WHAT TO DO:
Going line by line through the entries below, note each one with "changed", then report how many there are and nothing else.

EXTRACTED MATERIAL:
--- --- ---

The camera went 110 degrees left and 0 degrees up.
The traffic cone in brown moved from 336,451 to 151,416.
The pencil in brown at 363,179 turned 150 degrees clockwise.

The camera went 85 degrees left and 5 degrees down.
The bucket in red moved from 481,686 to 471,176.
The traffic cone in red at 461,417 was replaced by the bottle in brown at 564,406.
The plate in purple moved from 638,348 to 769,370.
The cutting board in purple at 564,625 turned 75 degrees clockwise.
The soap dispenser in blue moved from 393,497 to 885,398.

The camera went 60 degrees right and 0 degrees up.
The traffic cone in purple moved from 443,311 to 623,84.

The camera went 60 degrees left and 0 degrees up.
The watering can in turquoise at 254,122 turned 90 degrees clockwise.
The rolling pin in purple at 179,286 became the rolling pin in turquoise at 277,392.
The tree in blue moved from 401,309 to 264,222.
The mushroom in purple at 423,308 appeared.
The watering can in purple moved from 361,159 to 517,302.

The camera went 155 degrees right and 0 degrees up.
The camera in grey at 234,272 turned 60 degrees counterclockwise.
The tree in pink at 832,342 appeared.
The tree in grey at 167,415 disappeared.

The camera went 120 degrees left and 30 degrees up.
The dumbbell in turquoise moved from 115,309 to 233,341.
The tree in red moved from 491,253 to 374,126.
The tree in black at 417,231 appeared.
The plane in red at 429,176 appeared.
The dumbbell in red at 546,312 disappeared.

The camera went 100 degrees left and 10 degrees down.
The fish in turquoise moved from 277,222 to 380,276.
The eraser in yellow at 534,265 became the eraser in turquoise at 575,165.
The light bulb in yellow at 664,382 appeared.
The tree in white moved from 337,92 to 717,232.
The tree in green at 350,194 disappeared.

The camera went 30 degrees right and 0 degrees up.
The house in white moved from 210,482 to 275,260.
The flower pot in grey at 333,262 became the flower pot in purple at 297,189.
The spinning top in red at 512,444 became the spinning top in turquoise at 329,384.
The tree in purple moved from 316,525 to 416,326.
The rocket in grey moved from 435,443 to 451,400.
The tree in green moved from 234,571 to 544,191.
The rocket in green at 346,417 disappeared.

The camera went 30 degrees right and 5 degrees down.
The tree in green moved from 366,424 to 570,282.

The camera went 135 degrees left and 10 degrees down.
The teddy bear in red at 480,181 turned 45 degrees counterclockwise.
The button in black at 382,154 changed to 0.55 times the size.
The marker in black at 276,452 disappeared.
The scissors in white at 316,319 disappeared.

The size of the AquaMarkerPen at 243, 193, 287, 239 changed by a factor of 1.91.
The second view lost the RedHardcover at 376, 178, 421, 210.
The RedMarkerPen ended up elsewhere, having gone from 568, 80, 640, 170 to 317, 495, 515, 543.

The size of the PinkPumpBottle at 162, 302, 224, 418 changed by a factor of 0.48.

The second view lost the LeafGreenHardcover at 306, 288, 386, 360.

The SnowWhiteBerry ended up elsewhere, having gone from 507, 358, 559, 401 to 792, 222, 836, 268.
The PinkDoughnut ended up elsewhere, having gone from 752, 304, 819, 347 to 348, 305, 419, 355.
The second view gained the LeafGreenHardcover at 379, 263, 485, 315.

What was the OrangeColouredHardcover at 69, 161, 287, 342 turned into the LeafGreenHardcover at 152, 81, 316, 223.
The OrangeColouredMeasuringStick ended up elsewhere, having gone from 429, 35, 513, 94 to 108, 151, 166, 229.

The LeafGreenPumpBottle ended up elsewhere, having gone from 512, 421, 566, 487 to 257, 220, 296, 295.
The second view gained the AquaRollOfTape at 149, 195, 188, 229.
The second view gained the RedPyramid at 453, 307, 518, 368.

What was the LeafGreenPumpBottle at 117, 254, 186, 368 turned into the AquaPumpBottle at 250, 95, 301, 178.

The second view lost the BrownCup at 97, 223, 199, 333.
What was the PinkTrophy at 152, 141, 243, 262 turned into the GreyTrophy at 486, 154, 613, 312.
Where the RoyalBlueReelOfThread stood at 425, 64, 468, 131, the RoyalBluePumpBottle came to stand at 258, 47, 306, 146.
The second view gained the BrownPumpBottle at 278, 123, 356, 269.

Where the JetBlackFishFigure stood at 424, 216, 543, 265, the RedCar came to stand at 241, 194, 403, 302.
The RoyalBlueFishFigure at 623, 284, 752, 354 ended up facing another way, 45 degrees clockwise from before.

--- --- ---

EXERCISE OUTPUT:
3